[Collected data entries]
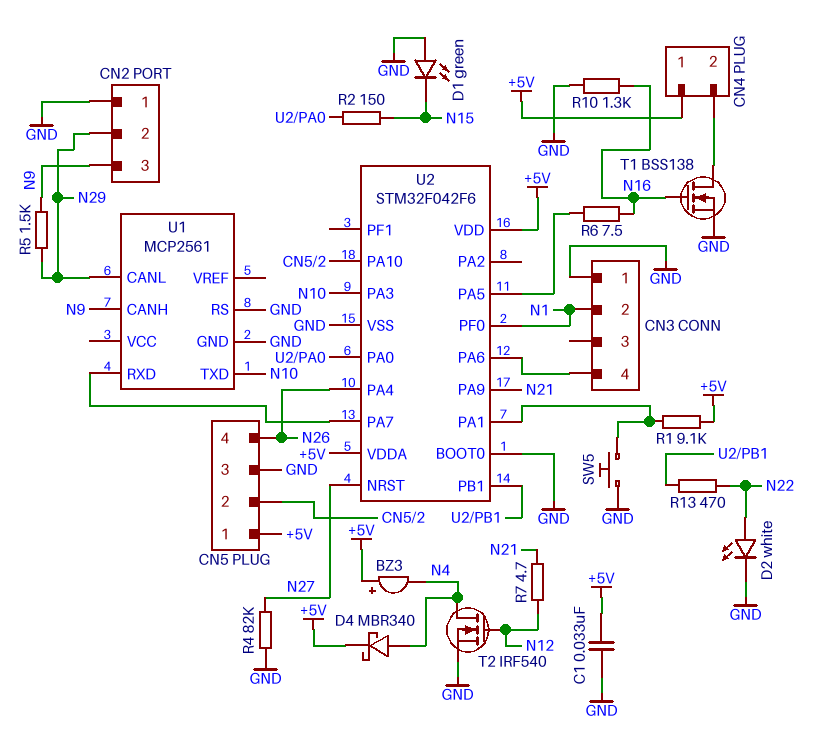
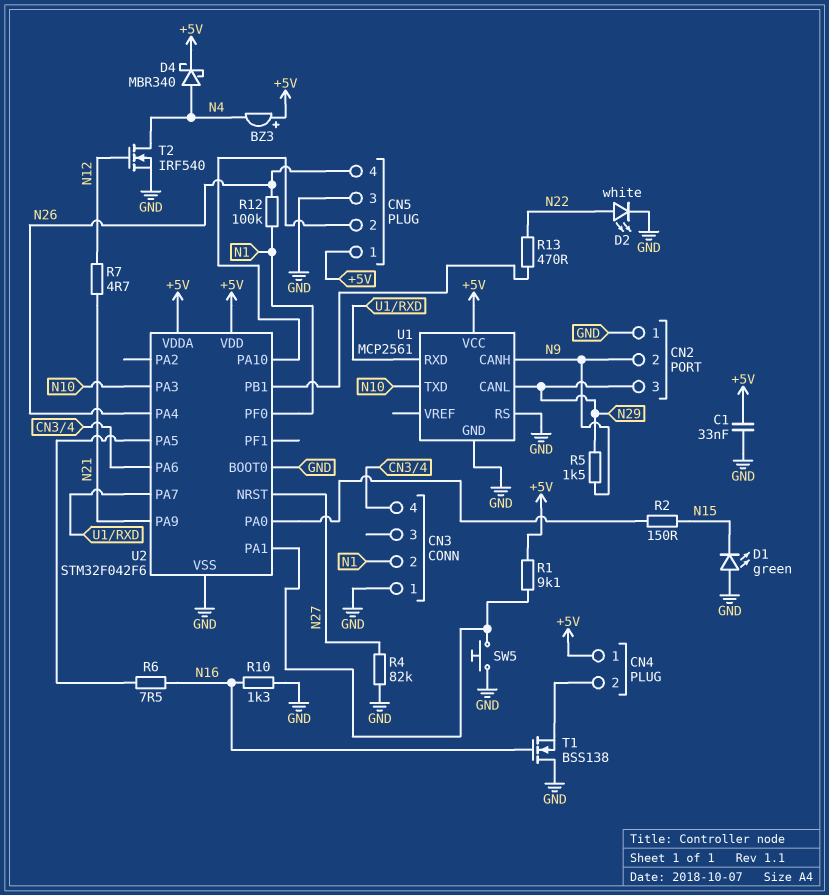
CN2 pin 2: N29 -> N9
CN2 pin 3: N9 -> N29
R12: none -> 100k (N1, N26)
T1: NMOS BSS138 (G N16, D CN4/2, S GND) -> NMOS BSS138 (G N16, D GND, S CN4/2)
U1 pin VCC: none -> +5V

**The task**
Every line holding the string "none" should be copied here, so please find those lines in the data.

**Answer space**
R12: none -> 100k (N1, N26)
U1 pin VCC: none -> +5V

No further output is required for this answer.